** Opening Supplied entries block **

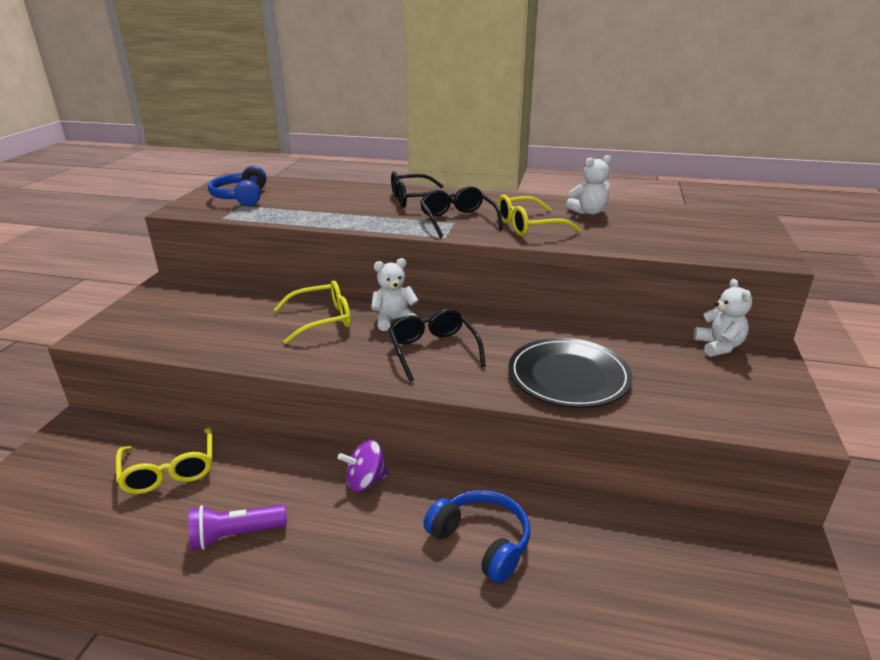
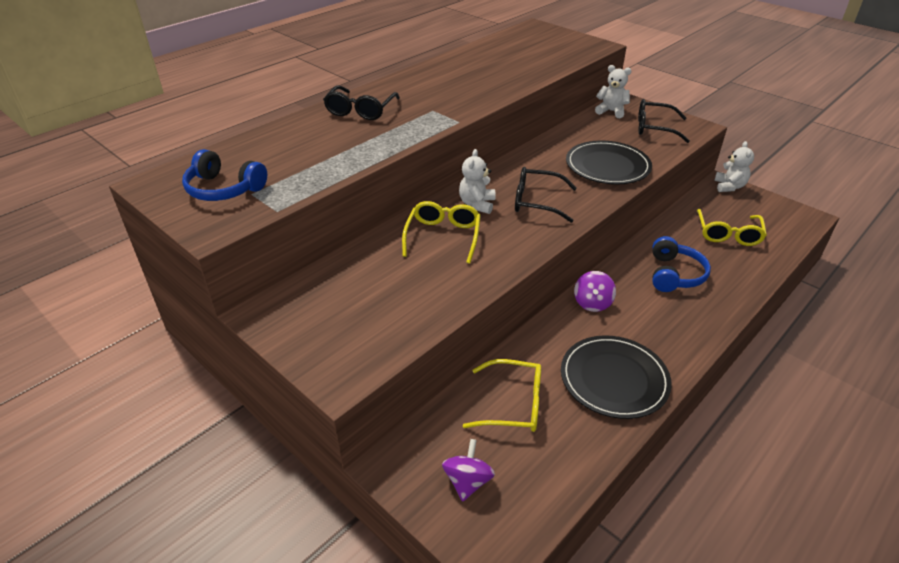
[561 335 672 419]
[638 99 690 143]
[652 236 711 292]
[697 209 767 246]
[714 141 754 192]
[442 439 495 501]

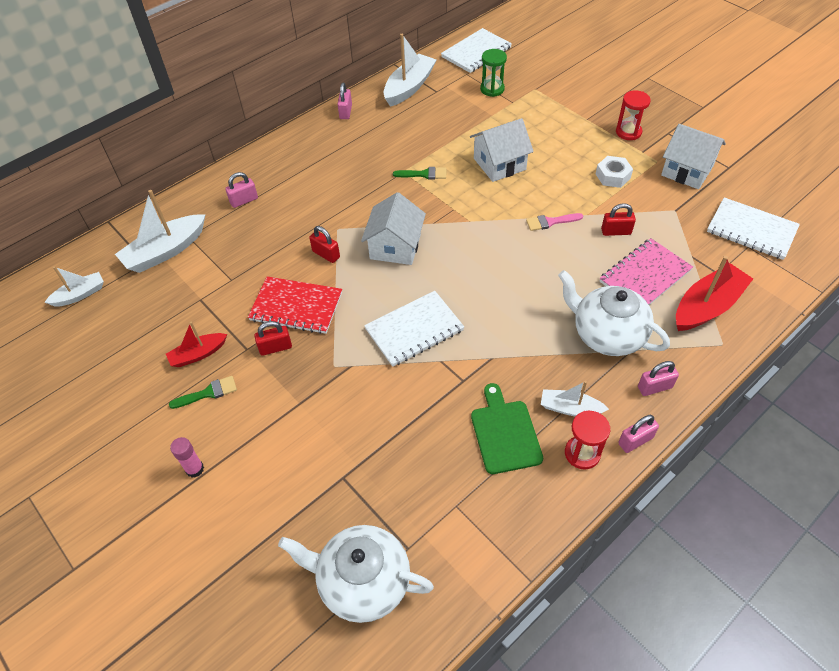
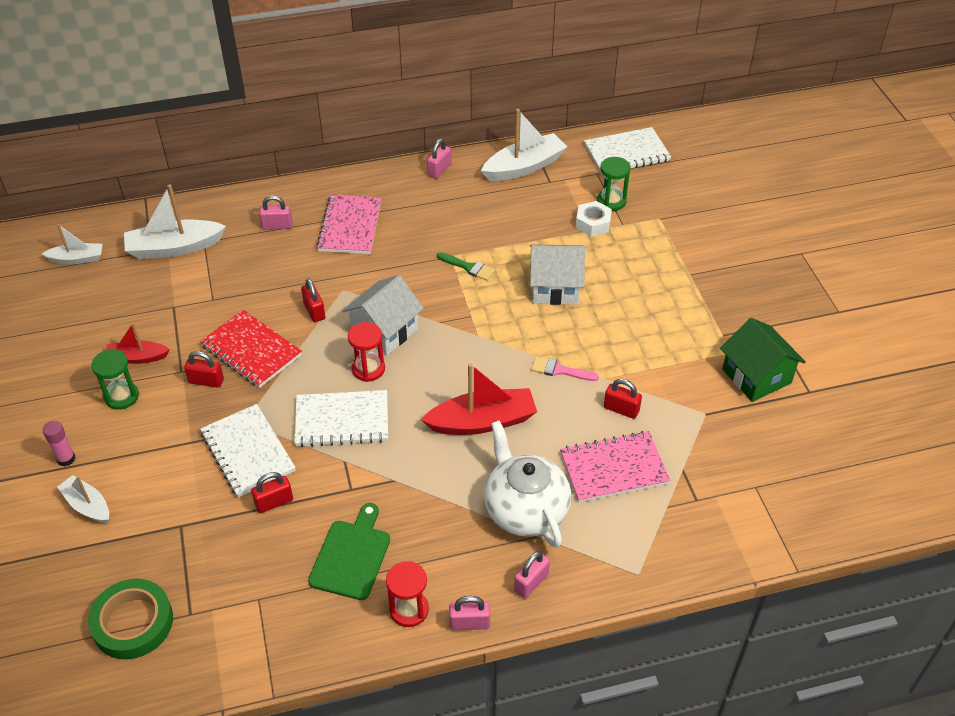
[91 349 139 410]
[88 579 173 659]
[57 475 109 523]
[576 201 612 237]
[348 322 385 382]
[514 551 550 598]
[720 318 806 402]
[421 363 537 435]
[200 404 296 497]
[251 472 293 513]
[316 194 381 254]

** Closing Supplied entries block **

• _Task requirements_: Each line from the one that includes "[514 551 550 598]" down to the close of the records above is to be given again exactly, and no other line is to appear.

• _Answer to the problem_:
[514 551 550 598]
[720 318 806 402]
[421 363 537 435]
[200 404 296 497]
[251 472 293 513]
[316 194 381 254]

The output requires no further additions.